**What is required:** Find every line below with the string "strawberry" and pick it out.

**Extracted records:**
▼

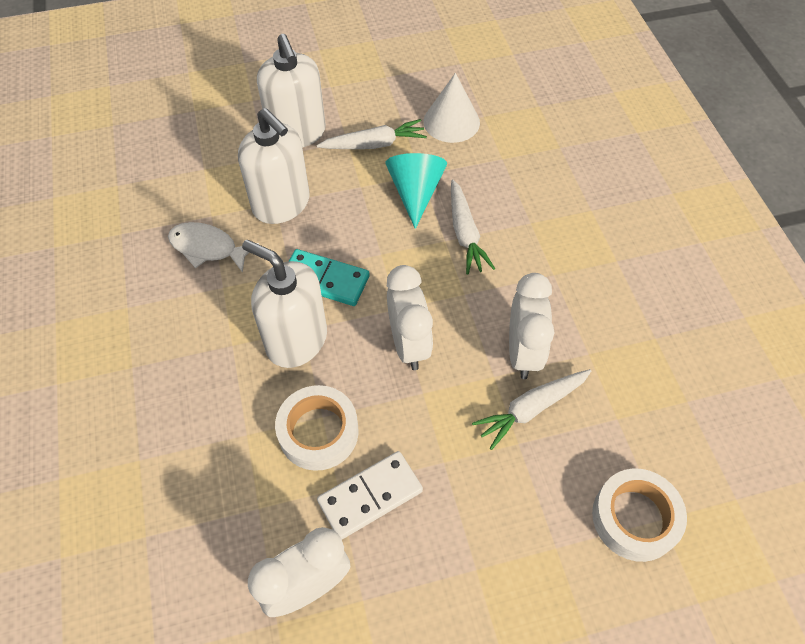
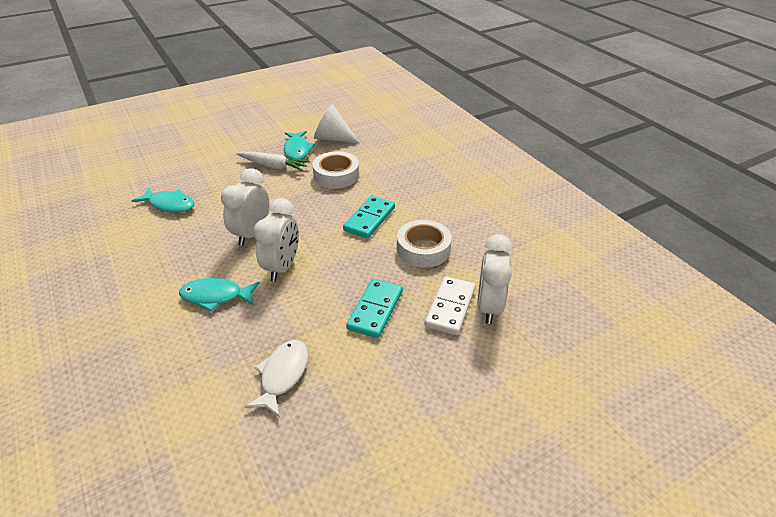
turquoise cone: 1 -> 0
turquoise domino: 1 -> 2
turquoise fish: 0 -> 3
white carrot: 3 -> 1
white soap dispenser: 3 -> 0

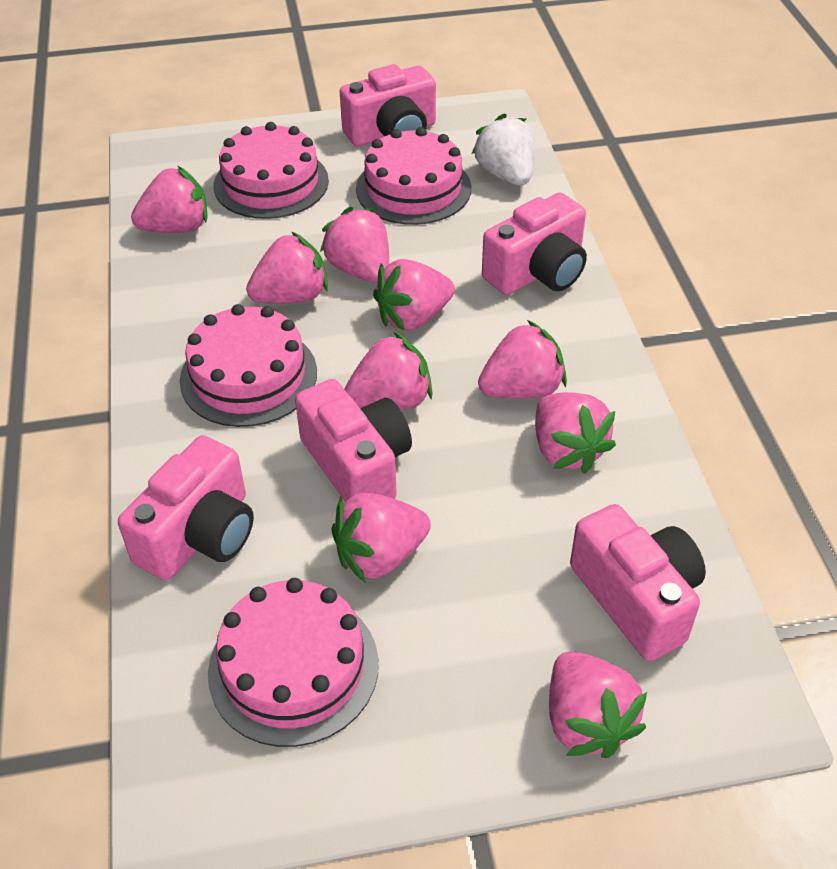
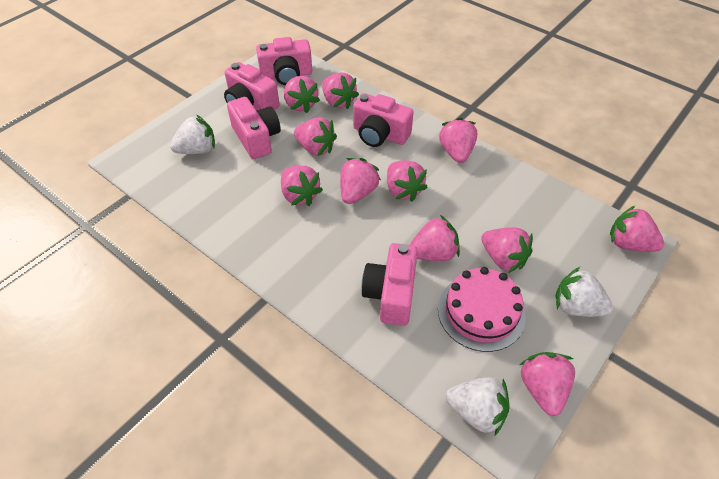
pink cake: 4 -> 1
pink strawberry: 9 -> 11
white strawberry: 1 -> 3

▲

**Completed task:**
pink strawberry: 9 -> 11
white strawberry: 1 -> 3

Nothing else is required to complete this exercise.